(Extracted data entries)
+ + + + + + +

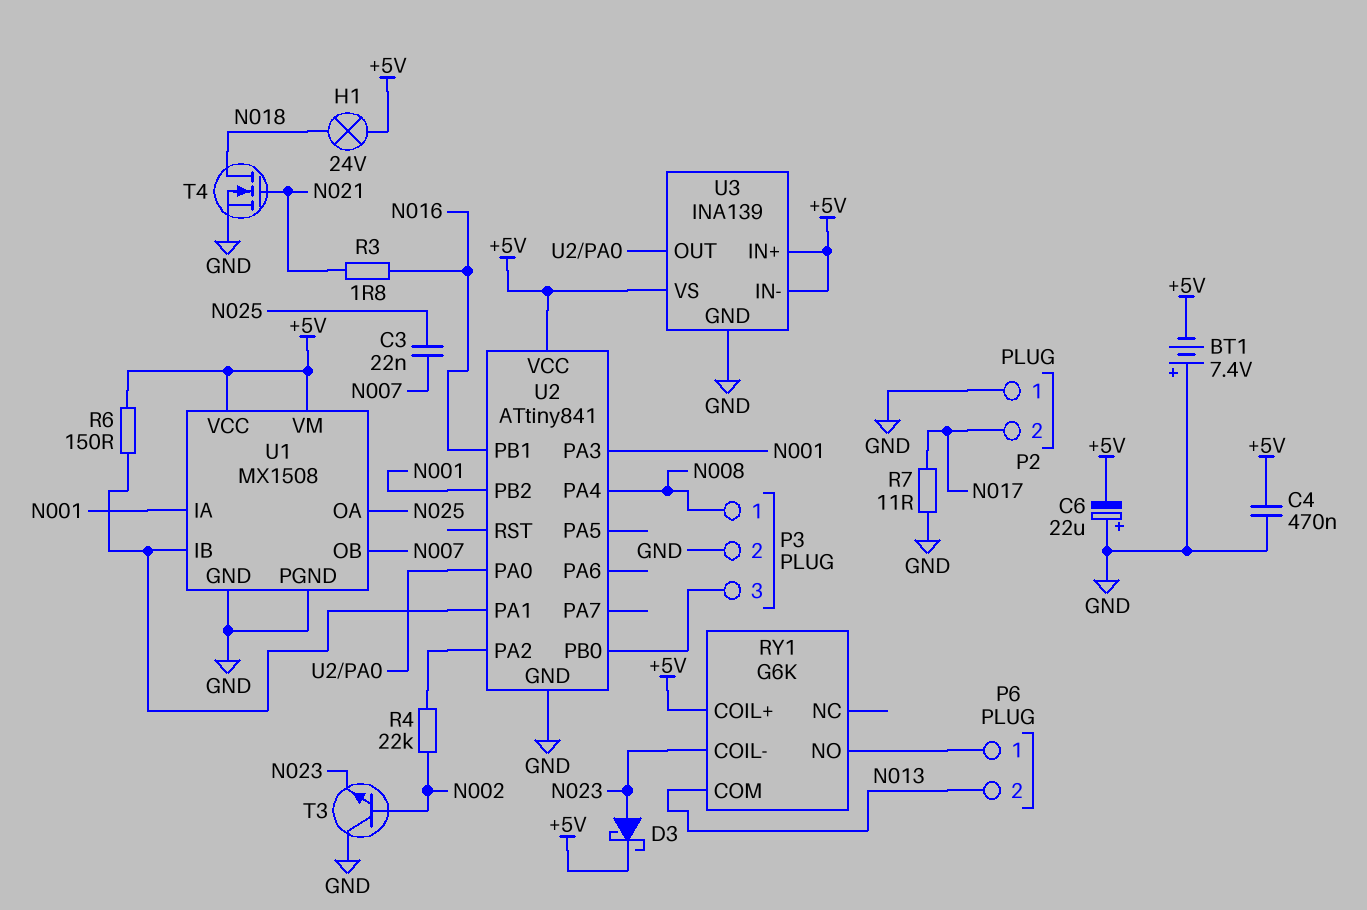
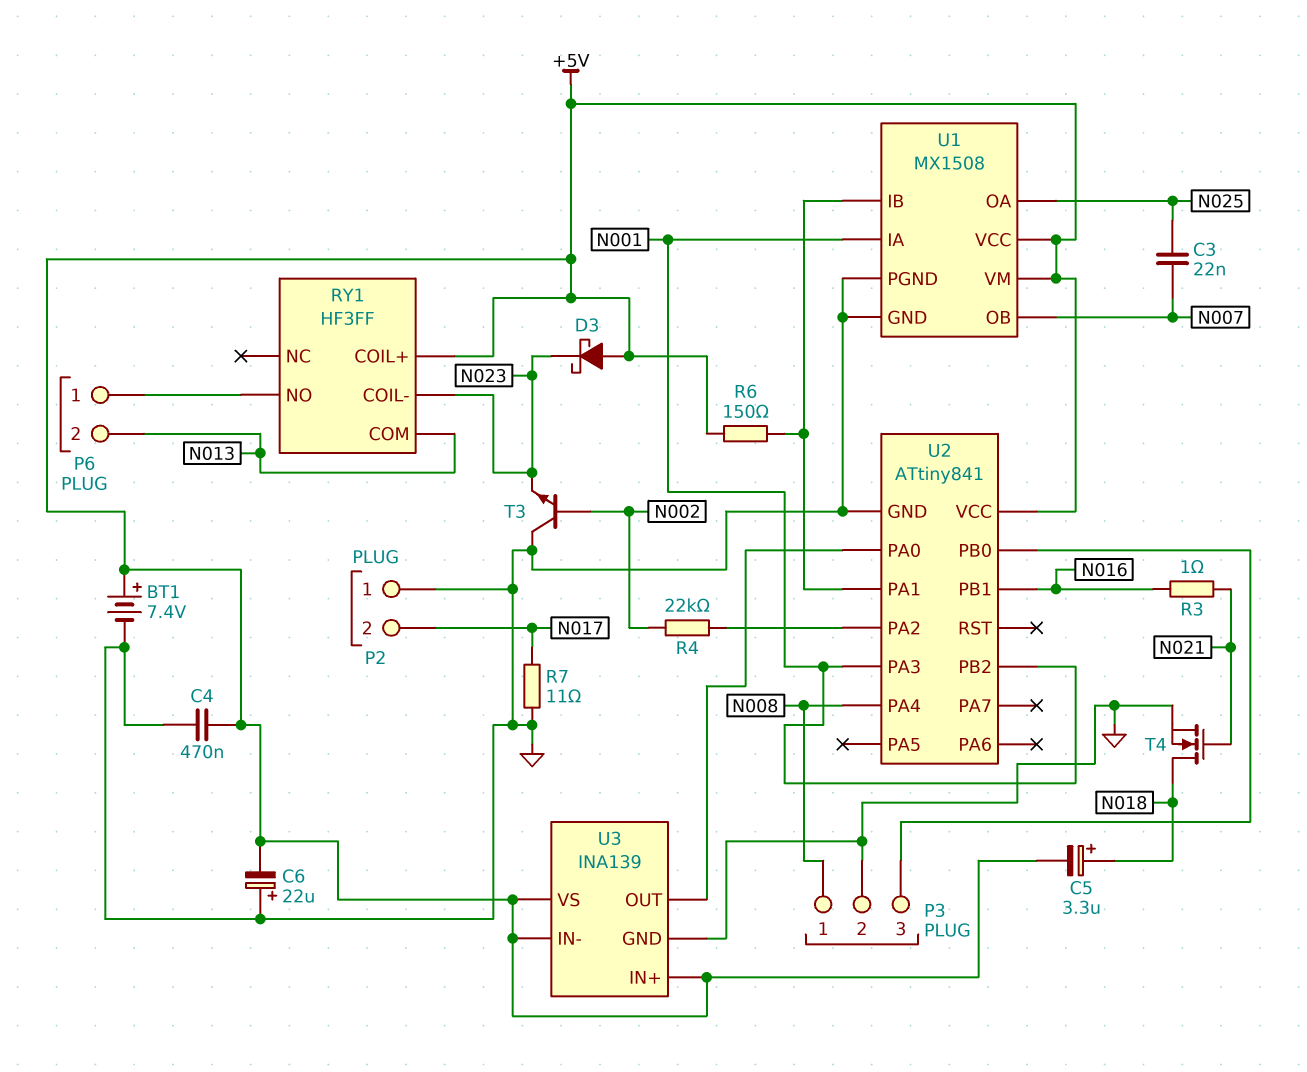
BT1: 7.4V (plus GND, minus +5V) -> 7.4V (plus +5V, minus GND)
C5: none -> 3.3uF (plus N018, minus +5V)
D3: schottky (A N023, K +5V) -> schottky (A +5V, K N023)
H1: lamp 24V (+5V, N018) -> none
R3: 1.8 (N016, N021) -> 1 (N016, N021)
RY1: G6K -> HF3FF

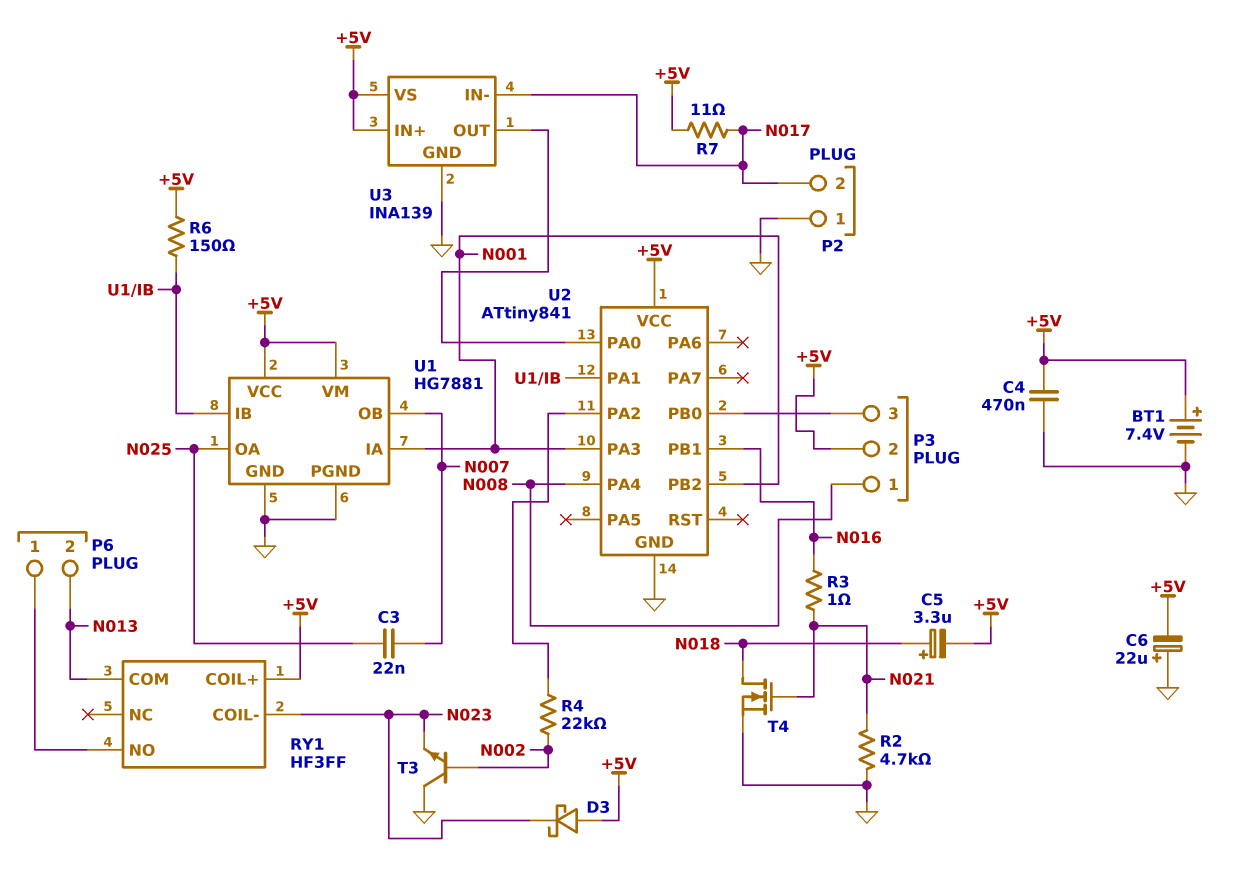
P3 pin 2: GND -> +5V
R2: none -> 4.7k (GND, N021)
R7: 11 (GND, N017) -> 11 (+5V, N017)
U1: MX1508 -> HG7881
U3 pin IN-: +5V -> N017

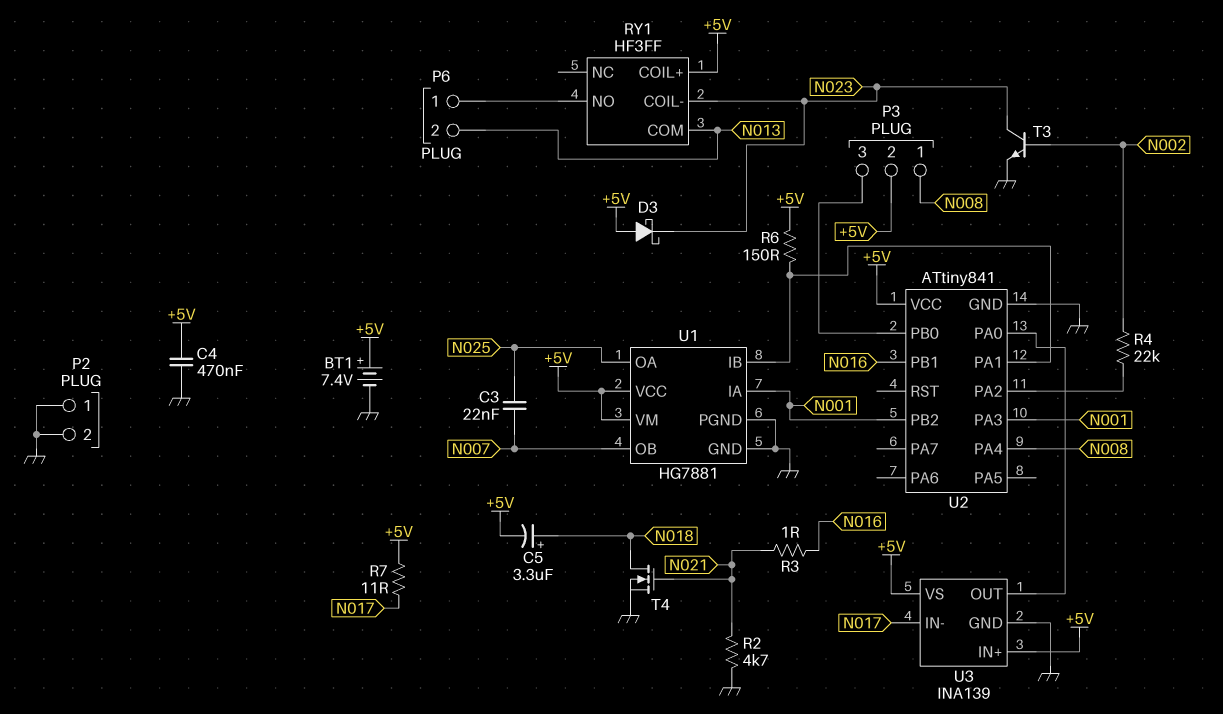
C6: 22uF (plus GND, minus +5V) -> none
P2 pin 2: N017 -> GND
T3: NPN (B N002, C GND, E N023) -> NPN (B N002, C N023, E GND)

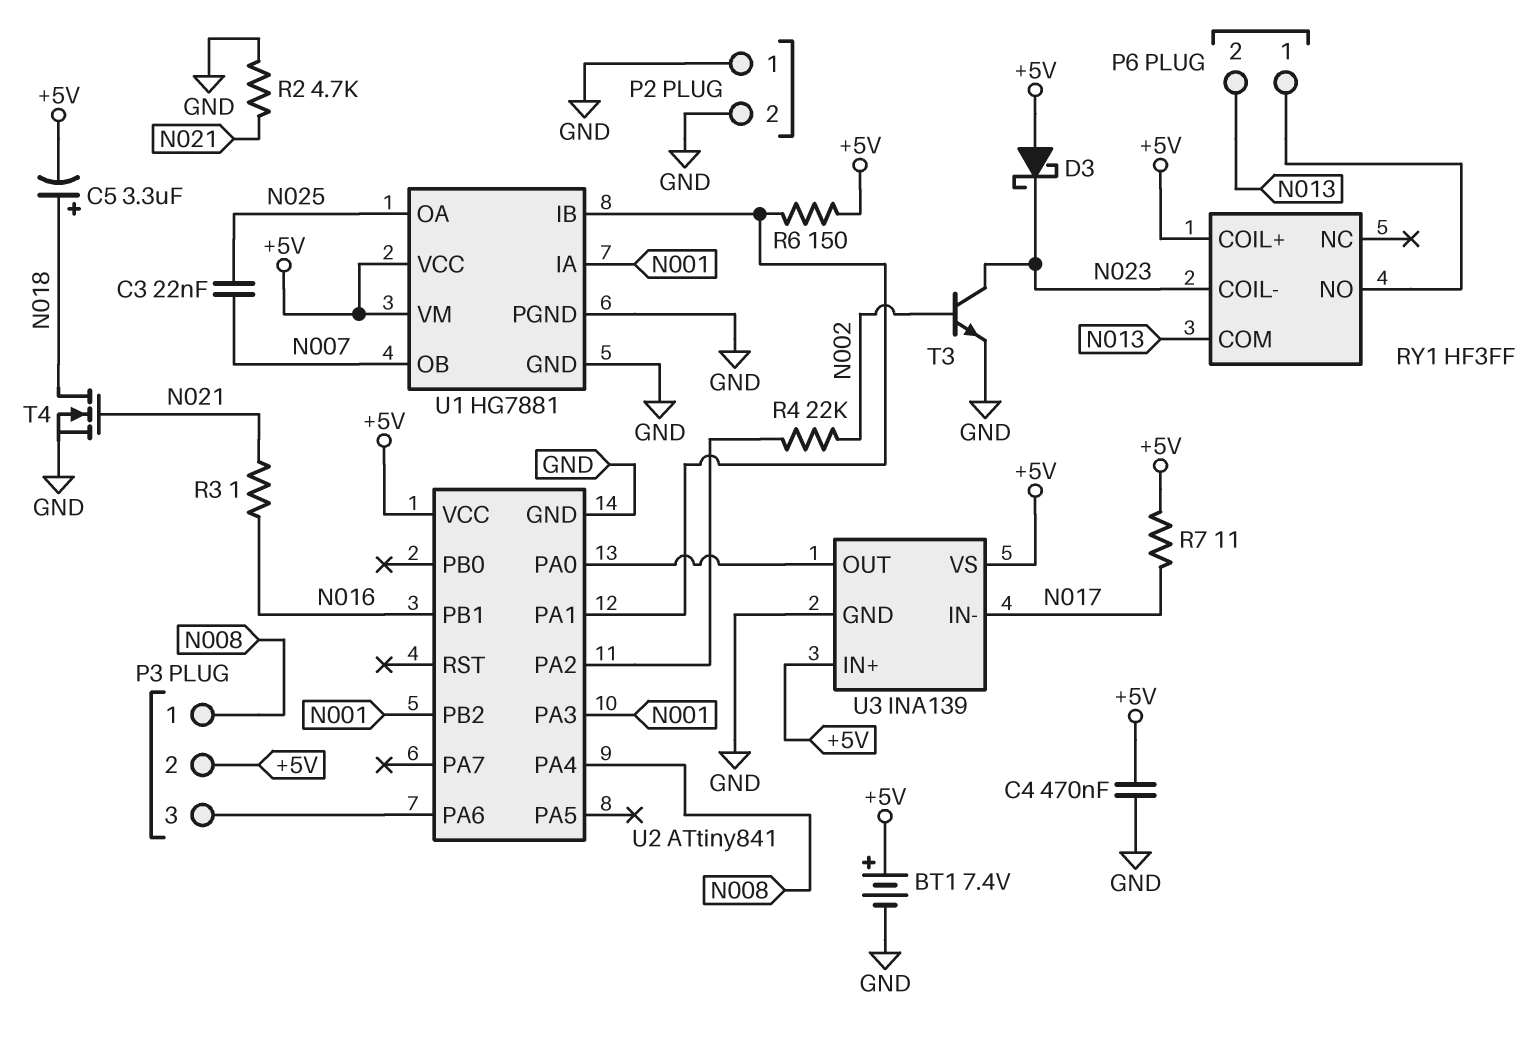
U2 pin PA6: none -> P3/3
U2 pin PB0: P3/3 -> none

+ + + + + + +

→ DIRECTIONS FOR THIS TASK
What is the number of lines in the entries that include the string "minus"? Reply with that number alone.

→ EXPECTED OUTPUT
3